THE PROBLEM: Starting with the line that contains "(365, 102) = (204, 389): blue", copy out each line through the end of the entries below, exactly as written, and nothing else.

(EXERCISE INPUTS Opens)

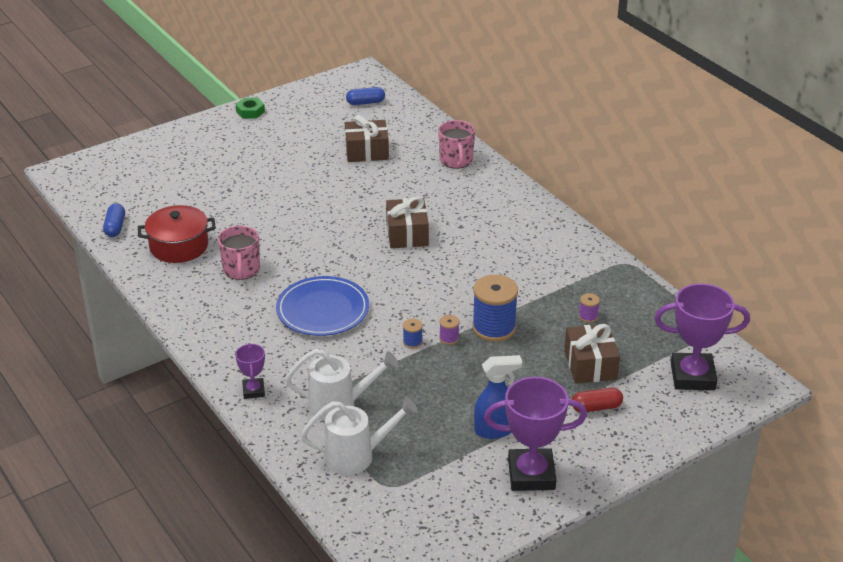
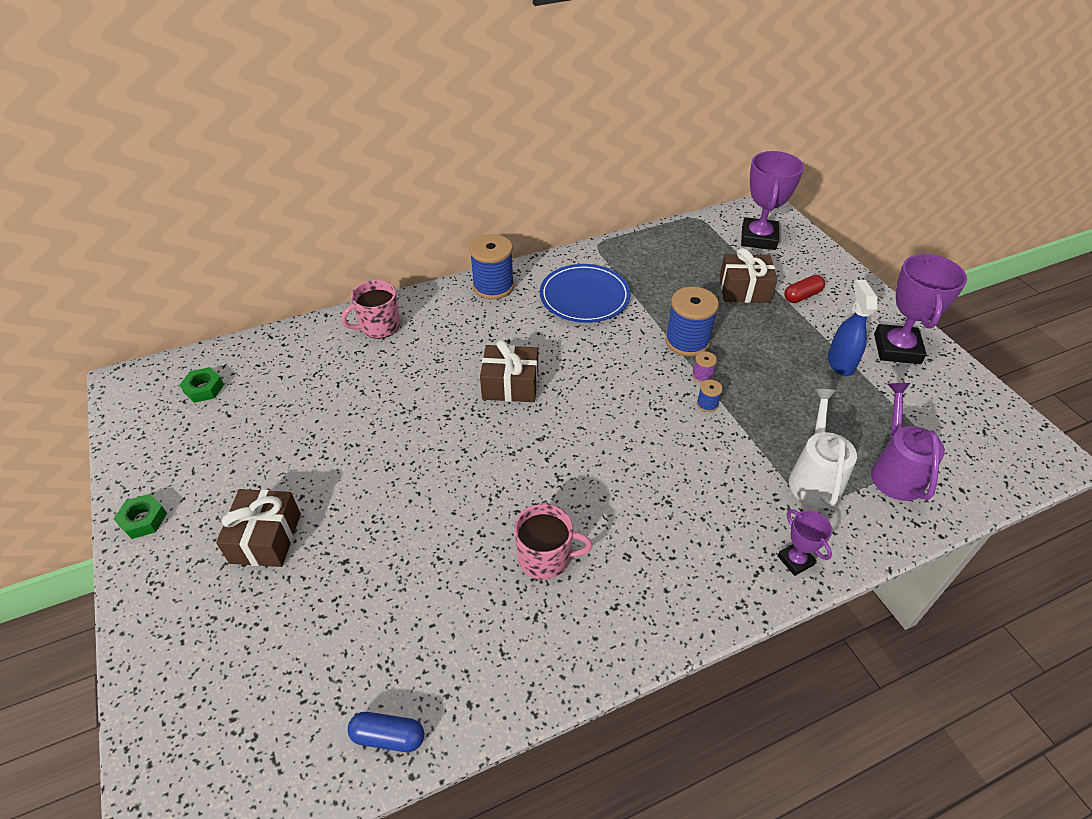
camera: 80 degrees left, 10 degrees up
(179, 246) = (469, 636): red pot -> none
(253, 391) = (795, 560): purple trophy -> purple trophy turned 60 degrees clockwise
(323, 310) = (642, 477): blue plate -> blue plate (584, 296)
(357, 456) = (895, 471): white watering can -> purple watering can
(365, 102) = (204, 389): blue capsule -> green nut
(366, 151) = (321, 400): brown gift -> brown gift (266, 538)
(456, 160) = (379, 326): pink mug -> pink mug turned 150 degrees clockwise
(531, 209) = (493, 286): none -> blue spool
(588, 316) = (674, 279): purple spool -> none
(596, 407) = (802, 296): red capsule -> red capsule turned 60 degrees clockwise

(EXERCISE INPUTS Closes)

SOLUTION:
(365, 102) = (204, 389): blue capsule -> green nut
(366, 151) = (321, 400): brown gift -> brown gift (266, 538)
(456, 160) = (379, 326): pink mug -> pink mug turned 150 degrees clockwise
(531, 209) = (493, 286): none -> blue spool
(588, 316) = (674, 279): purple spool -> none
(596, 407) = (802, 296): red capsule -> red capsule turned 60 degrees clockwise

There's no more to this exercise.